Top of Task input

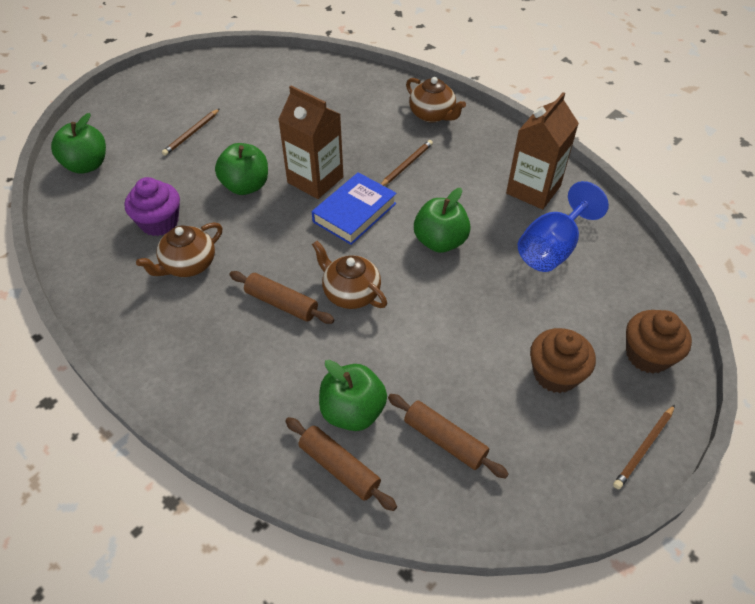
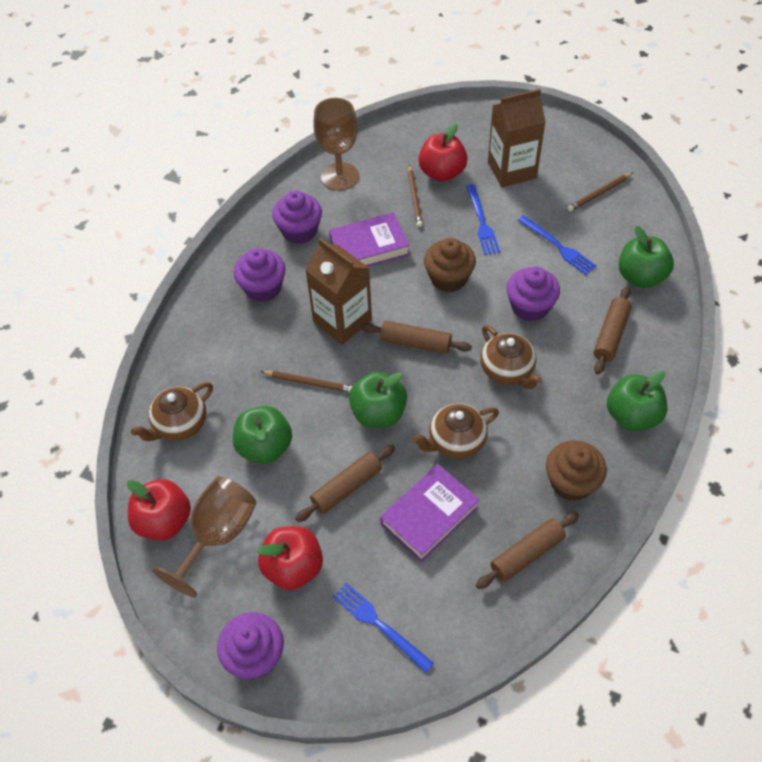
blue book: [312,172,397,245] = 1 -> none = 0
blue fork: none = 0 -> [333,582,434,673] [466,184,500,255] [518,215,597,275] = 3
blue goblet: [518,181,609,272] = 1 -> none = 0
brown goblet: none = 0 -> [152,476,257,598] [313,98,359,191] = 2
brown rolling pin: [229,271,334,324] [285,417,397,511] [388,394,509,479] = 3 -> [295,445,395,522] [361,321,472,354] [476,512,579,589] [594,287,632,374] = 4
purple book: none = 0 -> [329,212,410,267] [380,464,480,562] = 2
purple cupcake: [125,177,180,236] = 1 -> [217,612,284,679] [234,248,286,302] [272,190,322,244] [507,266,560,321] = 4
red apple: none = 0 -> [127,479,191,540] [257,526,323,590] [418,123,468,182] = 3

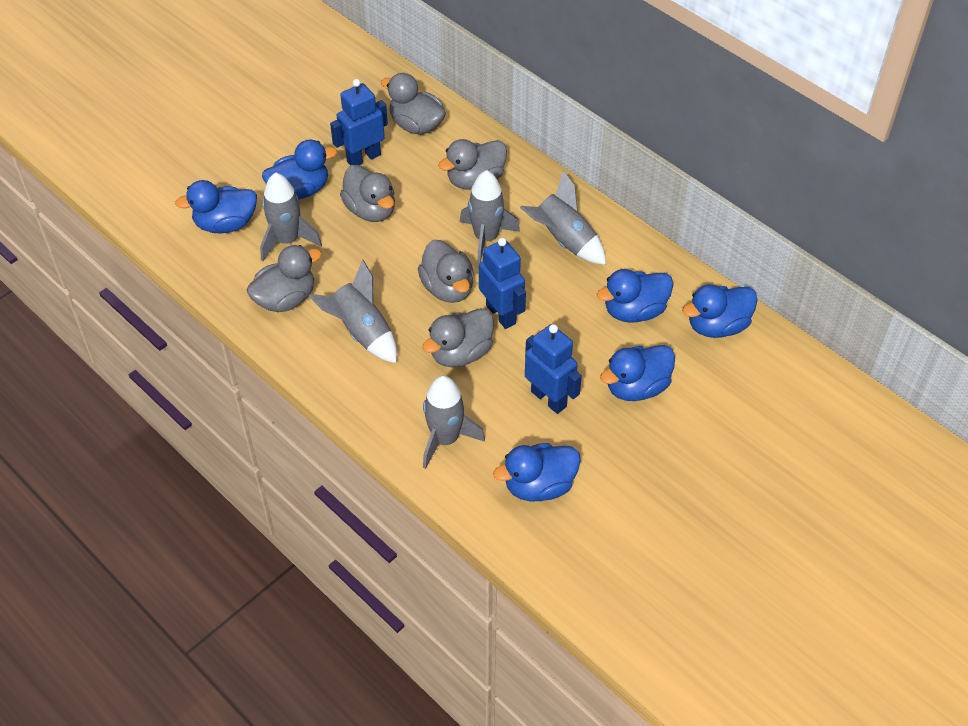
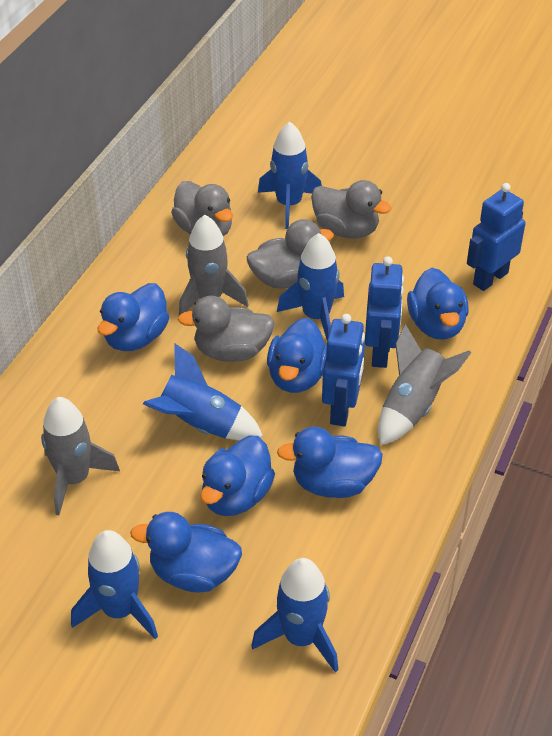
blue rocket: none = 0 -> [71,530,158,639] [143,343,263,440] [251,558,338,673] [258,122,322,229] [277,233,344,340] = 5
grey duck: [247,245,322,312] [340,165,395,222] [381,73,446,135] [418,240,474,303] [422,308,494,367] [438,139,507,190] = 6 -> [171,181,233,236] [178,296,275,362] [247,219,334,289] [311,180,391,239] = 4
grey rocket: [260,173,322,261] [309,260,397,363] [423,376,485,469] [460,170,520,265] [520,170,606,265] = 5 -> [41,397,120,515] [179,215,249,315] [378,324,472,445] = 3

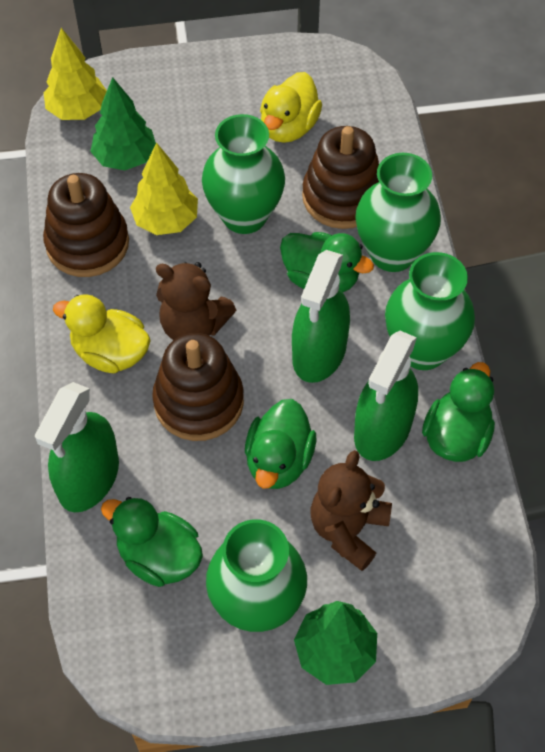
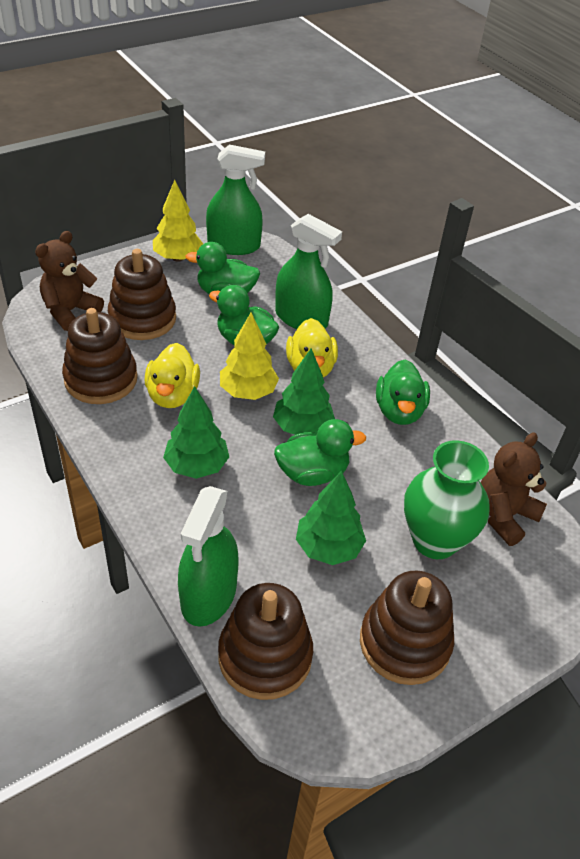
brown stacking toy: [43,173,129,277] [152,333,244,441] [302,126,379,229] = 3 -> [62,308,138,404] [108,249,176,340] [218,583,313,700] [360,570,454,685] = 4
green tree: [90,77,156,170] [294,601,377,685] = 2 -> [163,386,229,479] [273,348,335,435] [296,471,366,565] = 3
green vase: [202,114,285,234] [206,519,307,632] [355,153,441,272] [385,252,475,370] = 4 -> [404,440,490,559] = 1

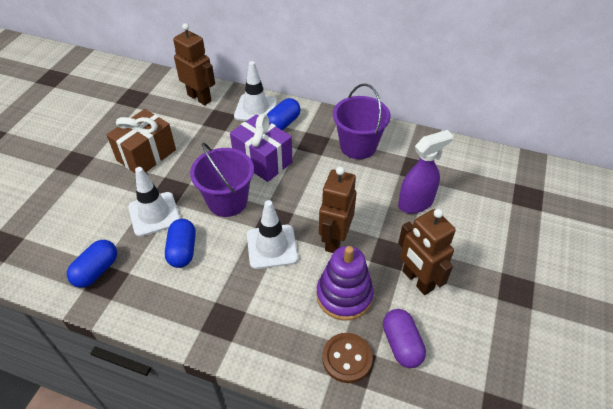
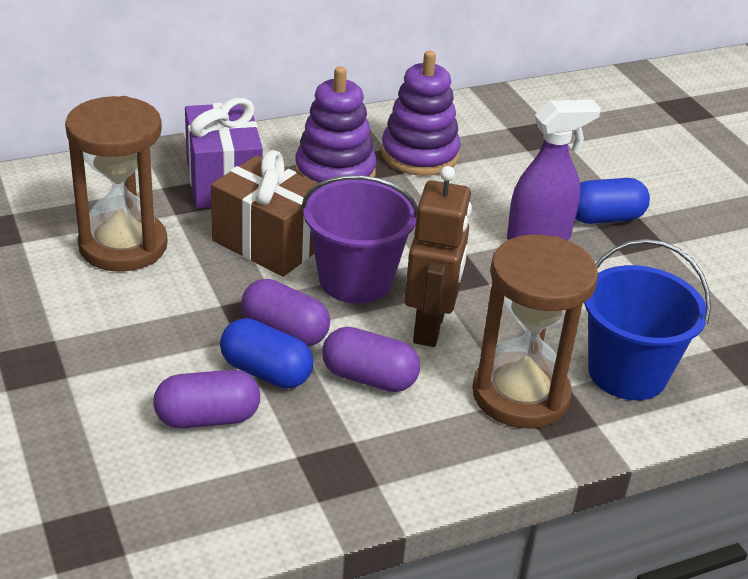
blue bucket: none = 0 -> [584,239,711,400] = 1
blue capsule: [67,240,117,288] [165,219,196,268] [267,98,301,130] = 3 -> [220,318,314,389] [575,178,650,224] = 2
brown button: [322,333,373,383] = 1 -> none = 0
brown hourglass: none = 0 -> [65,96,168,272] [472,234,598,428] = 2
brown robot: [173,23,215,105] [319,167,357,253] [398,209,456,295] = 3 -> [404,166,472,347] = 1
purple bucket: [190,142,254,217] [333,84,391,159] = 2 -> [301,175,418,304] = 1
purple capsule: [383,309,426,368] = 1 -> [153,370,260,428] [241,279,330,346] [322,327,420,392] = 3
purple stacking toy: [316,246,374,321] = 1 -> [295,66,377,183] [381,51,461,176] = 2
white traffic cone: [128,167,180,237] [234,61,277,121] [247,200,298,269] = 3 -> none = 0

Bottom of Task input

Job: Only the lines from the start of the records to the line with "brown robot: [173,23,215,105]" belong in the copy. Print them exactly, minus pictures.

Answer below:
blue book: [312,172,397,245] = 1 -> none = 0
blue fork: none = 0 -> [333,582,434,673] [466,184,500,255] [518,215,597,275] = 3
blue goblet: [518,181,609,272] = 1 -> none = 0
brown goblet: none = 0 -> [152,476,257,598] [313,98,359,191] = 2
brown rolling pin: [229,271,334,324] [285,417,397,511] [388,394,509,479] = 3 -> [295,445,395,522] [361,321,472,354] [476,512,579,589] [594,287,632,374] = 4
purple book: none = 0 -> [329,212,410,267] [380,464,480,562] = 2
purple cupcake: [125,177,180,236] = 1 -> [217,612,284,679] [234,248,286,302] [272,190,322,244] [507,266,560,321] = 4
red apple: none = 0 -> [127,479,191,540] [257,526,323,590] [418,123,468,182] = 3

blue rocket: none = 0 -> [71,530,158,639] [143,343,263,440] [251,558,338,673] [258,122,322,229] [277,233,344,340] = 5
grey duck: [247,245,322,312] [340,165,395,222] [381,73,446,135] [418,240,474,303] [422,308,494,367] [438,139,507,190] = 6 -> [171,181,233,236] [178,296,275,362] [247,219,334,289] [311,180,391,239] = 4
grey rocket: [260,173,322,261] [309,260,397,363] [423,376,485,469] [460,170,520,265] [520,170,606,265] = 5 -> [41,397,120,515] [179,215,249,315] [378,324,472,445] = 3

brown stacking toy: [43,173,129,277] [152,333,244,441] [302,126,379,229] = 3 -> [62,308,138,404] [108,249,176,340] [218,583,313,700] [360,570,454,685] = 4
green tree: [90,77,156,170] [294,601,377,685] = 2 -> [163,386,229,479] [273,348,335,435] [296,471,366,565] = 3
green vase: [202,114,285,234] [206,519,307,632] [355,153,441,272] [385,252,475,370] = 4 -> [404,440,490,559] = 1

blue bucket: none = 0 -> [584,239,711,400] = 1
blue capsule: [67,240,117,288] [165,219,196,268] [267,98,301,130] = 3 -> [220,318,314,389] [575,178,650,224] = 2
brown button: [322,333,373,383] = 1 -> none = 0
brown hourglass: none = 0 -> [65,96,168,272] [472,234,598,428] = 2
brown robot: [173,23,215,105] [319,167,357,253] [398,209,456,295] = 3 -> [404,166,472,347] = 1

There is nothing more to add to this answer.